# BRIEF
From the line with "chart992: [54,264,83,287] ->" through the line with "server6: [59,931,111,971] ->", repeat the entries verbatim, both end lines included, and add nothing.

# DATA
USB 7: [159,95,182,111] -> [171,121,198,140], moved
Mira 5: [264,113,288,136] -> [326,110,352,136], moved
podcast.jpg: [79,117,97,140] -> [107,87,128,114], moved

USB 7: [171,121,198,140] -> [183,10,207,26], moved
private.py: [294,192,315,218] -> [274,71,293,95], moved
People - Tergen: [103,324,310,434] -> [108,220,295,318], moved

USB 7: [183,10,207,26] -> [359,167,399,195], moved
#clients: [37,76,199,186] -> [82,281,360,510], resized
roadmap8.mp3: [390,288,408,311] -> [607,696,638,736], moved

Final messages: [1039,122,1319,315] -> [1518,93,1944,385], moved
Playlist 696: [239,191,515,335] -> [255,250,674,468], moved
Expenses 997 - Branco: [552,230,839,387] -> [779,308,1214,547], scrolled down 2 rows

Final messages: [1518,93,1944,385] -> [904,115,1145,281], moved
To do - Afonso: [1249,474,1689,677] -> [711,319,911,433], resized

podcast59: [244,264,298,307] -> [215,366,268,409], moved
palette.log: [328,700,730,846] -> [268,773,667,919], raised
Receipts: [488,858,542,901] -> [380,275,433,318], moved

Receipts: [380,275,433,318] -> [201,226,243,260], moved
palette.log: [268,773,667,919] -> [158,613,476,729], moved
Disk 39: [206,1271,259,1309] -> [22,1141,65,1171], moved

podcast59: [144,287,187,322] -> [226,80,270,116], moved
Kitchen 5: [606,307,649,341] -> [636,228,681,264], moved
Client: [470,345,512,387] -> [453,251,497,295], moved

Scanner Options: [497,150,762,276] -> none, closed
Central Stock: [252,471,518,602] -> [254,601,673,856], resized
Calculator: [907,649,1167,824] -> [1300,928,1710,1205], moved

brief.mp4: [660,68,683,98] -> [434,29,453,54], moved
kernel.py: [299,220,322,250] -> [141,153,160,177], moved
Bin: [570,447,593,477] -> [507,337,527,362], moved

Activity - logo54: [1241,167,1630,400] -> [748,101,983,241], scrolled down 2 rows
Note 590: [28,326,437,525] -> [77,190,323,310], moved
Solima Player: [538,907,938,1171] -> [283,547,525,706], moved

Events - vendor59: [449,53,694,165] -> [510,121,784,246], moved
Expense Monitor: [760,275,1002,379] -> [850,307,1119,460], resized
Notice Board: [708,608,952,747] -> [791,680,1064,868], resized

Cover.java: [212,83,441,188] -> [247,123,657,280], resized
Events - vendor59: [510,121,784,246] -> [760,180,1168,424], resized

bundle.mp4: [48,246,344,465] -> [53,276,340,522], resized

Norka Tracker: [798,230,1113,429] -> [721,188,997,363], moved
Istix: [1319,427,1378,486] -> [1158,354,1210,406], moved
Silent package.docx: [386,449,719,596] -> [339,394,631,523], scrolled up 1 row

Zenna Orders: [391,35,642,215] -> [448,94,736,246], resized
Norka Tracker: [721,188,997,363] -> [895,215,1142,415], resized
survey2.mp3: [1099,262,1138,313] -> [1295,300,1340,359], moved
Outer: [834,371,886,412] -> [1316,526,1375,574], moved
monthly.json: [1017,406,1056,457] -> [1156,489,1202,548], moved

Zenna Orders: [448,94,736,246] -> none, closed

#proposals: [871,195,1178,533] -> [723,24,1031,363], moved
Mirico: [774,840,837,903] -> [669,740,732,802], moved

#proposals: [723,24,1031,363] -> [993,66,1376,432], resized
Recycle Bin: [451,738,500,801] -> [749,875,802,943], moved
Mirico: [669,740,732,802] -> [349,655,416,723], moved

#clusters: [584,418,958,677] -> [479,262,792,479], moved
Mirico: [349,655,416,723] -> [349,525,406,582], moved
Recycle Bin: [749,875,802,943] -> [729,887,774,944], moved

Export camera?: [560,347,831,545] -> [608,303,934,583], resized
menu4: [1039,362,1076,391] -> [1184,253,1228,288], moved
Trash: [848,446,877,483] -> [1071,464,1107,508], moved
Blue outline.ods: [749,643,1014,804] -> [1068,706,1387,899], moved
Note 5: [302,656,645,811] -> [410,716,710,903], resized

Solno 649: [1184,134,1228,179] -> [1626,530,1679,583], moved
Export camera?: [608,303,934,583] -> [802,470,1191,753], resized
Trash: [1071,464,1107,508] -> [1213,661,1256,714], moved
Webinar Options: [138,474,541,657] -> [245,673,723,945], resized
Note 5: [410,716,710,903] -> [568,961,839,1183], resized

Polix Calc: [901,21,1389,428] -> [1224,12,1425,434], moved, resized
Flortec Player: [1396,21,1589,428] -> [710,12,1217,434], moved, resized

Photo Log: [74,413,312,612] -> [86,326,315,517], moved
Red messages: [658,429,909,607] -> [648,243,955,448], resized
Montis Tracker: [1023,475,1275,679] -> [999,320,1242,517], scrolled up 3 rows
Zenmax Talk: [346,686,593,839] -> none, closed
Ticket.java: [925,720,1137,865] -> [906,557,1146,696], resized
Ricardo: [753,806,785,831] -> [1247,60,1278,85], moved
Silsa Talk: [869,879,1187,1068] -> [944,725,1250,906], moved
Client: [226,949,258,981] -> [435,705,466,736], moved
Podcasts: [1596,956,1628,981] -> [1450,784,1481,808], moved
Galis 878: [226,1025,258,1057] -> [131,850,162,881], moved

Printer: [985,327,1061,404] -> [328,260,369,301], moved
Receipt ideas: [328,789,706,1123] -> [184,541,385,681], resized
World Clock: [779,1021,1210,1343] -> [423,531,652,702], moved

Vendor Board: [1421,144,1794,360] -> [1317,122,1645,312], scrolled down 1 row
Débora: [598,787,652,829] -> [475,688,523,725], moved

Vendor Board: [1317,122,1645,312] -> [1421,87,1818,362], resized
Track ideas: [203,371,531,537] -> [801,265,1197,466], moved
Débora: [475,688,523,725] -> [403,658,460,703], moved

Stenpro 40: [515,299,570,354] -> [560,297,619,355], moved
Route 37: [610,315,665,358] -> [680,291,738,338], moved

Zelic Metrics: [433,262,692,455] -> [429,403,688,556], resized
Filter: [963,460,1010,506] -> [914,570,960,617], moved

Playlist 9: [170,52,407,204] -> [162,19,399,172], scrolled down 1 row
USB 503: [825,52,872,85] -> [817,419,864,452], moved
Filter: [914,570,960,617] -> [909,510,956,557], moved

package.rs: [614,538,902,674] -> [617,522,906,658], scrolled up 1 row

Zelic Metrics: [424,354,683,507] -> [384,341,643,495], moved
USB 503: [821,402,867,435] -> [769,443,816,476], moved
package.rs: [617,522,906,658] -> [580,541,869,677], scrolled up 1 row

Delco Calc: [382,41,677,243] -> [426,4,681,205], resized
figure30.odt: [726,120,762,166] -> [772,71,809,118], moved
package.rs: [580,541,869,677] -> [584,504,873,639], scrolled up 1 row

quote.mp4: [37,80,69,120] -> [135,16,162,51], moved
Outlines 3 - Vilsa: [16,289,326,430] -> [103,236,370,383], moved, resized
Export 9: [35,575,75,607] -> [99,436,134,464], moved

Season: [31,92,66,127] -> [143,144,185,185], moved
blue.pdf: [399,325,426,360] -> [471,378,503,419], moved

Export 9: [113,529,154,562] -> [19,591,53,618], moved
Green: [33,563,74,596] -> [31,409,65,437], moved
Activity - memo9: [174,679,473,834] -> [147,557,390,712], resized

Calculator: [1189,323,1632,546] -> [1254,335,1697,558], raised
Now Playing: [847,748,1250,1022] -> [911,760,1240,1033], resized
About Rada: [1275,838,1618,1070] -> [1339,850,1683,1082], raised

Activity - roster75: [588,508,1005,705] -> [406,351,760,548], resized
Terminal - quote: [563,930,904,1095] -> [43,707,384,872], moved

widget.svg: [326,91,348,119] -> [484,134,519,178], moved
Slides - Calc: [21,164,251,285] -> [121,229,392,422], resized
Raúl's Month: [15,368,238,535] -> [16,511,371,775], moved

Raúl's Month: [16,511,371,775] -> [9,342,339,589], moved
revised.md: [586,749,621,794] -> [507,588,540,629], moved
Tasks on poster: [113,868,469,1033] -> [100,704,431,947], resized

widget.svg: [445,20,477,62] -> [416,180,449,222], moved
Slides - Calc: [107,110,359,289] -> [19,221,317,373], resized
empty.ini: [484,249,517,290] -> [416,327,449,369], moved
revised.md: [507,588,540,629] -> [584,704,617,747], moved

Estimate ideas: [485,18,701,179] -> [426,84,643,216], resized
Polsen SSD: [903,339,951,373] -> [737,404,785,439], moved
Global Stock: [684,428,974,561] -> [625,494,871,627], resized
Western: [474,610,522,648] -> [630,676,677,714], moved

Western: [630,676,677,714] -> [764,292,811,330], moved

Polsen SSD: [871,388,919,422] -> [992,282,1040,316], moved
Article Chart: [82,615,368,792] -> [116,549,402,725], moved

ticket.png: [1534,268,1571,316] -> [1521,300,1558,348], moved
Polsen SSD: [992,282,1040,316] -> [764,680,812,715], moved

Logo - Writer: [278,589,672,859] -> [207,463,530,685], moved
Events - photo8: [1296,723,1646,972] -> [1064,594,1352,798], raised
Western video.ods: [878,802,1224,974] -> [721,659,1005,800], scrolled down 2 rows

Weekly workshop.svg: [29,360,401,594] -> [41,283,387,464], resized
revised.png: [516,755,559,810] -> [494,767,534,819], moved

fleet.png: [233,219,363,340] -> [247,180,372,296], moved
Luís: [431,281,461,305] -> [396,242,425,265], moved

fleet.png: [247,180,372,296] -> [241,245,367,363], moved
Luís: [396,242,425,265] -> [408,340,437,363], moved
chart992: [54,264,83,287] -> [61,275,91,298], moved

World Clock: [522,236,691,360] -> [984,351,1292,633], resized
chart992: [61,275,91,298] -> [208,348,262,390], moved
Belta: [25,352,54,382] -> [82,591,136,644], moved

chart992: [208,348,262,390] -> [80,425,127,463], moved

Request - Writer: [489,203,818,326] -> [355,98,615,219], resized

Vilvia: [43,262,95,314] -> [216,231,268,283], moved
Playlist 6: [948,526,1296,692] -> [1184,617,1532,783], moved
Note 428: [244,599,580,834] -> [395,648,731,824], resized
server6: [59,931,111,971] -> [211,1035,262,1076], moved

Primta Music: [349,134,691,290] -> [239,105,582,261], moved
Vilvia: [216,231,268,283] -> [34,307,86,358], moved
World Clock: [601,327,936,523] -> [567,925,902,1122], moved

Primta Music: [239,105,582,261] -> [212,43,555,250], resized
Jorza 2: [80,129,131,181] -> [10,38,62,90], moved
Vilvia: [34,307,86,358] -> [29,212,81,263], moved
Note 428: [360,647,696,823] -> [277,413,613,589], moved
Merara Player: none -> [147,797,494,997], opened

# ANSWER SPACE
chart992: [54,264,83,287] -> [61,275,91,298], moved

World Clock: [522,236,691,360] -> [984,351,1292,633], resized
chart992: [61,275,91,298] -> [208,348,262,390], moved
Belta: [25,352,54,382] -> [82,591,136,644], moved

chart992: [208,348,262,390] -> [80,425,127,463], moved

Request - Writer: [489,203,818,326] -> [355,98,615,219], resized

Vilvia: [43,262,95,314] -> [216,231,268,283], moved
Playlist 6: [948,526,1296,692] -> [1184,617,1532,783], moved
Note 428: [244,599,580,834] -> [395,648,731,824], resized
server6: [59,931,111,971] -> [211,1035,262,1076], moved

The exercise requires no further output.